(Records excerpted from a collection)

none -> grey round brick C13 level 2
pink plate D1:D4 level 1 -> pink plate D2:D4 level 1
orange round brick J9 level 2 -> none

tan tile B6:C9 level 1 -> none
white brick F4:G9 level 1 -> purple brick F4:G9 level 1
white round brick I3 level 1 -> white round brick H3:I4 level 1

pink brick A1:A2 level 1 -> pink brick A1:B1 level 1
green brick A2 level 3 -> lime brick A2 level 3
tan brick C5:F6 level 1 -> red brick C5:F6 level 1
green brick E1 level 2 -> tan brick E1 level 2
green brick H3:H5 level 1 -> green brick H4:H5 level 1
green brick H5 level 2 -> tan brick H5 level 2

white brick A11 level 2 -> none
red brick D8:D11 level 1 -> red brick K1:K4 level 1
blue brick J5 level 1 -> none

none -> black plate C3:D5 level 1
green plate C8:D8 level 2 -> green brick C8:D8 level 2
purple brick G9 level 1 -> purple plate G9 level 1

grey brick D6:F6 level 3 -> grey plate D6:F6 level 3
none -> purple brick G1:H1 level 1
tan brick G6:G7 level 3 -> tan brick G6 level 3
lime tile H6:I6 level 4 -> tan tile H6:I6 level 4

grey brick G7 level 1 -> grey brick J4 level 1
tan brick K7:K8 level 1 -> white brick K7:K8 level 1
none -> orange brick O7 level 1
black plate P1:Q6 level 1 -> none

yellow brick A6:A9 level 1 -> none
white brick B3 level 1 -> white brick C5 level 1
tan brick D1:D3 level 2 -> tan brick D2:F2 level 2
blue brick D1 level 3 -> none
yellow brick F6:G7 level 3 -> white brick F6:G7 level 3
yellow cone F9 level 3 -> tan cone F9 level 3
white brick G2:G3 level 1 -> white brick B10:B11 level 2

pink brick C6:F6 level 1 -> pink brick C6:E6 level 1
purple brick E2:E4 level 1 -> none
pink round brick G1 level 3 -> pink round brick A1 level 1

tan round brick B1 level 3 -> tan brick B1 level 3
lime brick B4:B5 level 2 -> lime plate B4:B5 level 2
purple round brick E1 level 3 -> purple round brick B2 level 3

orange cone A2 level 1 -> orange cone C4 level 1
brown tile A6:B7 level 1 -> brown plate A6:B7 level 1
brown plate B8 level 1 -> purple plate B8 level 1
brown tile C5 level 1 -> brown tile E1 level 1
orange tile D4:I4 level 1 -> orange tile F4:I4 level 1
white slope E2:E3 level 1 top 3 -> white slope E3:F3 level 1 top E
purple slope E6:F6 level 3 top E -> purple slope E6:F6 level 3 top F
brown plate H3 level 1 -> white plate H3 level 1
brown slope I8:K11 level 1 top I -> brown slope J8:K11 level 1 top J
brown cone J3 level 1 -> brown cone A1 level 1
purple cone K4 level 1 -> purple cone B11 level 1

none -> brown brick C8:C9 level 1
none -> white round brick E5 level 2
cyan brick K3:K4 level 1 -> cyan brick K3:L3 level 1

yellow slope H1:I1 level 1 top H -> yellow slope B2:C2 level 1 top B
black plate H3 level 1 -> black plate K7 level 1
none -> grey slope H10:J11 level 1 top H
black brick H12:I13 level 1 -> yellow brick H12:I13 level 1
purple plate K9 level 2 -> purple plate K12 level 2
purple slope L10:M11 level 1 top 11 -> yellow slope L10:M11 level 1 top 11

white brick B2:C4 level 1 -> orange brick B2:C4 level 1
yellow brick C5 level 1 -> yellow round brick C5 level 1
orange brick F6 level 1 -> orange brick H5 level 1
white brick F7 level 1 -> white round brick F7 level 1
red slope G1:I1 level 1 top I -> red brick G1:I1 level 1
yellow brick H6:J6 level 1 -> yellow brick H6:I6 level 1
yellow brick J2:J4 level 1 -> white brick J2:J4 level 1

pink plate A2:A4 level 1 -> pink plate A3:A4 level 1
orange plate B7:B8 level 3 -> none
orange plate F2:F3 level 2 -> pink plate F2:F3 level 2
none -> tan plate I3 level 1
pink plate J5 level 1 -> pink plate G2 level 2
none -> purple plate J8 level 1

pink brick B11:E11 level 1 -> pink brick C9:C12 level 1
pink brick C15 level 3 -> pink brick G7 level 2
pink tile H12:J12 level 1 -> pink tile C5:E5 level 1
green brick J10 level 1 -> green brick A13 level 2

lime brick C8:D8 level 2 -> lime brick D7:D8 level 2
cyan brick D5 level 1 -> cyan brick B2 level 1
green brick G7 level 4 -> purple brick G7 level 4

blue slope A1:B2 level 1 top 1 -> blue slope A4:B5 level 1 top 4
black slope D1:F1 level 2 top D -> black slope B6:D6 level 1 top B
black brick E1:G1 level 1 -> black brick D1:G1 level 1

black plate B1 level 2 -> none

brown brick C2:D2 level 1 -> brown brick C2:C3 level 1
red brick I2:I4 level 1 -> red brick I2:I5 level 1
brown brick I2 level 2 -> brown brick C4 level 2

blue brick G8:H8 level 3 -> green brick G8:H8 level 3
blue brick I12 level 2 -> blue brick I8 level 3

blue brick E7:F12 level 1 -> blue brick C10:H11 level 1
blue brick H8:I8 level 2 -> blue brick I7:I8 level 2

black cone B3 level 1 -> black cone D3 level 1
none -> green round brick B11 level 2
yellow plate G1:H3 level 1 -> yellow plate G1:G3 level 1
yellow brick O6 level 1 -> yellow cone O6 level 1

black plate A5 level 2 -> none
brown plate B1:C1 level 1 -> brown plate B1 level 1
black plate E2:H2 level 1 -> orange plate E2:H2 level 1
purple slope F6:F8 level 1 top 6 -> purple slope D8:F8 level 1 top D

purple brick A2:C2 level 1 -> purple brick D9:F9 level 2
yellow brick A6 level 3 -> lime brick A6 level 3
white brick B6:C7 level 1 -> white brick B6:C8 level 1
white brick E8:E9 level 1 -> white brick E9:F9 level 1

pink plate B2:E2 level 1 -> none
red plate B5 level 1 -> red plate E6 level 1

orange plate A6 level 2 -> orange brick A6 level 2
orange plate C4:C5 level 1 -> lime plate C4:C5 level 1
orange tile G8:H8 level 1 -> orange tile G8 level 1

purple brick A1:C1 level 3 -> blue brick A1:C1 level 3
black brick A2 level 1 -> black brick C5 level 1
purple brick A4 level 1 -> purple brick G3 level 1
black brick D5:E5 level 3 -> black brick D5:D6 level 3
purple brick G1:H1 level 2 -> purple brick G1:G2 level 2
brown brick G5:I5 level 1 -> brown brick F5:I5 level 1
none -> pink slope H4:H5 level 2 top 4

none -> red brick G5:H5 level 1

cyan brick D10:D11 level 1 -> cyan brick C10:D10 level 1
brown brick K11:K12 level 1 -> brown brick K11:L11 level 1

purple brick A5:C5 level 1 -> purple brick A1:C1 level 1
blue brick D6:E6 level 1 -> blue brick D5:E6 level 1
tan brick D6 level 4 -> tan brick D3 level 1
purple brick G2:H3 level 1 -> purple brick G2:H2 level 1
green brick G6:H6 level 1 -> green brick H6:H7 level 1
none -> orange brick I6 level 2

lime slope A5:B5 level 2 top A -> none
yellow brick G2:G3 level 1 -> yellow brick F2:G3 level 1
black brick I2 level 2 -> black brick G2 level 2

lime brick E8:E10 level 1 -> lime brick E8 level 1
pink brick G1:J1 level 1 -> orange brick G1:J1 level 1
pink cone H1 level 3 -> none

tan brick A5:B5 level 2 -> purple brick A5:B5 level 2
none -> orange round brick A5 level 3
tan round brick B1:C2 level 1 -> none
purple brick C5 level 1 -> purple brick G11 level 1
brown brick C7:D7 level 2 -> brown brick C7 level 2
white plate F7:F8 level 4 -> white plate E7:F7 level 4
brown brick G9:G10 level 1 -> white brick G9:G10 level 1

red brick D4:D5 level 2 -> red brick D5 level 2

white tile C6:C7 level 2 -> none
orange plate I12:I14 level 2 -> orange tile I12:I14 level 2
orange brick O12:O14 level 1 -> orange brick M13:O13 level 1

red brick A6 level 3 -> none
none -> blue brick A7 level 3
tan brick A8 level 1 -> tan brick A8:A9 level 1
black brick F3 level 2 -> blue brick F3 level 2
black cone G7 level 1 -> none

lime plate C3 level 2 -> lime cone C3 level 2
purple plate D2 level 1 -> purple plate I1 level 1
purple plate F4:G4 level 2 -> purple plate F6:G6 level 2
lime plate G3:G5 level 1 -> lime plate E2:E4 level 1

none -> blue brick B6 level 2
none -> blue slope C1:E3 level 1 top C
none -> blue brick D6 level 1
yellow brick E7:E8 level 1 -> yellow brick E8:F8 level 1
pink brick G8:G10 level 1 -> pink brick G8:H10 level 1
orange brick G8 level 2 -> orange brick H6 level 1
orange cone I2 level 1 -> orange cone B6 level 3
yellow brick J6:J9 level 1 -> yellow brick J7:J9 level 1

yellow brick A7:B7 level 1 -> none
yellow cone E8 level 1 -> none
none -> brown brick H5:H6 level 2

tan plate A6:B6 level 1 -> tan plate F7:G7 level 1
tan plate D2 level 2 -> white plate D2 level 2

PROBLEM TO WORK ON – In restating the data, begin at its first line, reproduce each line word for word, and conclude with the line that contains "tan brick C5:F6".

TASK ANSWER –
none -> grey round brick C13 level 2
pink plate D1:D4 level 1 -> pink plate D2:D4 level 1
orange round brick J9 level 2 -> none

tan tile B6:C9 level 1 -> none
white brick F4:G9 level 1 -> purple brick F4:G9 level 1
white round brick I3 level 1 -> white round brick H3:I4 level 1

pink brick A1:A2 level 1 -> pink brick A1:B1 level 1
green brick A2 level 3 -> lime brick A2 level 3
tan brick C5:F6 level 1 -> red brick C5:F6 level 1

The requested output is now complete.